===== DATA LINES =====

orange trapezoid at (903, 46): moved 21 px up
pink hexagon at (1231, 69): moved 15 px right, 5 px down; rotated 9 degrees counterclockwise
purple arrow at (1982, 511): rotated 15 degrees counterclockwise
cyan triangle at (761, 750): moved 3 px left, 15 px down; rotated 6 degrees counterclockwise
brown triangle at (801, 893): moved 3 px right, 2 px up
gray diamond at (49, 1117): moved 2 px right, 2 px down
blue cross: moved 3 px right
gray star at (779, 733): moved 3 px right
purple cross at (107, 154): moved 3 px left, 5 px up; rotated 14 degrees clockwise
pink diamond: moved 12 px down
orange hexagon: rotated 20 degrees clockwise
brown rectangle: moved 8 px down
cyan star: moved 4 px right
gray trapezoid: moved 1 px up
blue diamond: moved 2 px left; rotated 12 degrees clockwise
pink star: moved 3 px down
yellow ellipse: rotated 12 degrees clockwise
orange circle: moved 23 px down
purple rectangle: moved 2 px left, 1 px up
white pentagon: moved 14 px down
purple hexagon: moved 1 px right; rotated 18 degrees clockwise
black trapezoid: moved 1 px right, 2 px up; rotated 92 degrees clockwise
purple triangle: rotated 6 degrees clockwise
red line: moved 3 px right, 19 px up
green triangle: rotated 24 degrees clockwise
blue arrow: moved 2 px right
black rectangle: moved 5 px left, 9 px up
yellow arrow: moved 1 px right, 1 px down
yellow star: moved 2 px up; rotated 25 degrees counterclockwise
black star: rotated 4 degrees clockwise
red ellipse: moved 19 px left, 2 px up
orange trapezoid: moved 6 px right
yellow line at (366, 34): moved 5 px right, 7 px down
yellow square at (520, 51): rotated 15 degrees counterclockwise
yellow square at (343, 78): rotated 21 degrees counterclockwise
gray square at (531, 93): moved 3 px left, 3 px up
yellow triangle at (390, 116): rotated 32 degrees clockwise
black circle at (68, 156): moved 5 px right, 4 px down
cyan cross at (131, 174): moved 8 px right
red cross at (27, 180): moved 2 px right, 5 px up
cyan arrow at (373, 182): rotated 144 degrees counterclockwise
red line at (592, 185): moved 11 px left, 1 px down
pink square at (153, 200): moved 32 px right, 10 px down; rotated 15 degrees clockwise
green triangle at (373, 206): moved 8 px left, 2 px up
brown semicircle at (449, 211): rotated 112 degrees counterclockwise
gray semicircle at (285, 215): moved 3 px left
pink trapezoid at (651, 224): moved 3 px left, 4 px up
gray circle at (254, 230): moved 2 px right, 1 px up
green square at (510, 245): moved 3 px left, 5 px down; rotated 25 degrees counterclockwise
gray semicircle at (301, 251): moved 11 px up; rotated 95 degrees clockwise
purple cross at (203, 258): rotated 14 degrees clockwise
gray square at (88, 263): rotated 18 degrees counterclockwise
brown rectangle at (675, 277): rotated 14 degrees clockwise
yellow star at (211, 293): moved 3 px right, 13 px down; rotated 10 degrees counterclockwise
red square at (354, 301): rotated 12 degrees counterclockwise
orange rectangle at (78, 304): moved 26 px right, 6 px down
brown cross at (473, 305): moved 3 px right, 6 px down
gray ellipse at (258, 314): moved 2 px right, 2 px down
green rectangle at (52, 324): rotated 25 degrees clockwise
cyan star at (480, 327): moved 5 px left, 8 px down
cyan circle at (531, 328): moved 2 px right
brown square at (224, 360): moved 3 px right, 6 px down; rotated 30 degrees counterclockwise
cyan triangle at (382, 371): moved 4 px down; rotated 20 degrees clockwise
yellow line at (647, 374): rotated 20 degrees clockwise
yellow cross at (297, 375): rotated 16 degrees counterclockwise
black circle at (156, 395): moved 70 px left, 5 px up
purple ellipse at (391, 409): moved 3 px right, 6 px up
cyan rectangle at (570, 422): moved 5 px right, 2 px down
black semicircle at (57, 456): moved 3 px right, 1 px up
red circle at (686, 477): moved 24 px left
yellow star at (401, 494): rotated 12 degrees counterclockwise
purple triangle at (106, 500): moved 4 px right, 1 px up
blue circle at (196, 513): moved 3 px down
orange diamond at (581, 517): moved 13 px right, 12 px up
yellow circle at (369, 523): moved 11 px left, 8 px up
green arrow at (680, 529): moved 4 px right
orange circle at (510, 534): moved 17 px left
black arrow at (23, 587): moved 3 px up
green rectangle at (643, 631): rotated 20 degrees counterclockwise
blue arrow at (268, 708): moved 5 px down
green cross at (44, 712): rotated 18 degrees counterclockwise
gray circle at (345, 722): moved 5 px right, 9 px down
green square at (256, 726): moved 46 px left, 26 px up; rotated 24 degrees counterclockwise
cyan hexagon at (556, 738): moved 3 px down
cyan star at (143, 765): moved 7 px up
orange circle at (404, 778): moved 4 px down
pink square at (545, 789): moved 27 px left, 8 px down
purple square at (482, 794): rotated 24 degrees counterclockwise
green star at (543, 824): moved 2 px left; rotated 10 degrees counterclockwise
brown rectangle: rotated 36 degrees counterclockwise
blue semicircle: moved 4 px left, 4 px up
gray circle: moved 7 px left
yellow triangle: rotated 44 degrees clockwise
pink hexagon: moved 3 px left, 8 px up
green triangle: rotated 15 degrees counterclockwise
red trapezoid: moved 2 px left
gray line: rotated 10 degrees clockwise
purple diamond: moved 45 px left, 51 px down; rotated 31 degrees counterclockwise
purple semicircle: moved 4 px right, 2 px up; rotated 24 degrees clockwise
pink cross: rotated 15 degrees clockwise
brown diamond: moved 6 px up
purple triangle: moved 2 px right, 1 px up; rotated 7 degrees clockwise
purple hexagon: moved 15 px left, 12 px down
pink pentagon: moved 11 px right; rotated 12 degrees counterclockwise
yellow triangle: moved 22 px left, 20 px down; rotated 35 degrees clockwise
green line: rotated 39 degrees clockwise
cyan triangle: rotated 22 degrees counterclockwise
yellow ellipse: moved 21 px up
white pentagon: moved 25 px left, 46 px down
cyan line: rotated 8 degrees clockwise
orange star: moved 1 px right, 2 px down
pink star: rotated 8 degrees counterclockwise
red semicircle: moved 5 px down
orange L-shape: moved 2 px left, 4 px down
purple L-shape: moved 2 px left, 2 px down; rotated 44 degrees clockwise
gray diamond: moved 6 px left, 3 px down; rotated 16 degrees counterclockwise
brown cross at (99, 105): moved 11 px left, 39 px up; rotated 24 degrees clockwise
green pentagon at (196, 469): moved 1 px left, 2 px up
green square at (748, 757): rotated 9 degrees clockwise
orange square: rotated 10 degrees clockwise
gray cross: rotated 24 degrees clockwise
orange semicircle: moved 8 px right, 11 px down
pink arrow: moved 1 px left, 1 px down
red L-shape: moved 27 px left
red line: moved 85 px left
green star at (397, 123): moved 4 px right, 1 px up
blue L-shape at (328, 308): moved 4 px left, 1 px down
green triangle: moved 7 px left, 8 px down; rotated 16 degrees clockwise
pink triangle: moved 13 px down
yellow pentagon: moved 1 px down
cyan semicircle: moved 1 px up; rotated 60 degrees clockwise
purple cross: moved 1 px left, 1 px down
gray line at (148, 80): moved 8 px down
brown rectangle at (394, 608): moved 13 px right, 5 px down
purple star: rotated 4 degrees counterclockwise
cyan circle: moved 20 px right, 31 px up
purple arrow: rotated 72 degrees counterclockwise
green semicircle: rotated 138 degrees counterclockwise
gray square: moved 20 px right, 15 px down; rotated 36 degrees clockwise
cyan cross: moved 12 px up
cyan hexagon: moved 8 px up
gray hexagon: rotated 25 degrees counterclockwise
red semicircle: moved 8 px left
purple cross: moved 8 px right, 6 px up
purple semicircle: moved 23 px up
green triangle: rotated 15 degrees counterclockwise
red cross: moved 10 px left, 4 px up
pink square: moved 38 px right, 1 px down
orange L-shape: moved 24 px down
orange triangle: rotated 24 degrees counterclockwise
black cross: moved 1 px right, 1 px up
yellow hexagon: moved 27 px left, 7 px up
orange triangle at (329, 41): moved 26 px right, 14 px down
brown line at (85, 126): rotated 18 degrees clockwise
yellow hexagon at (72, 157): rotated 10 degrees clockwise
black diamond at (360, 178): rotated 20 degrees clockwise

=====

## GIVEN EXERCISE:
Which lines in the items above contain the word "brown"? List each one in full, and treat uppercase and lowercase as different.

## COMPLETED EXERCISE:
brown triangle at (801, 893): moved 3 px right, 2 px up
brown rectangle: moved 8 px down
brown semicircle at (449, 211): rotated 112 degrees counterclockwise
brown rectangle at (675, 277): rotated 14 degrees clockwise
brown cross at (473, 305): moved 3 px right, 6 px down
brown square at (224, 360): moved 3 px right, 6 px down; rotated 30 degrees counterclockwise
brown rectangle: rotated 36 degrees counterclockwise
brown diamond: moved 6 px up
brown cross at (99, 105): moved 11 px left, 39 px up; rotated 24 degrees clockwise
brown rectangle at (394, 608): moved 13 px right, 5 px down
brown line at (85, 126): rotated 18 degrees clockwise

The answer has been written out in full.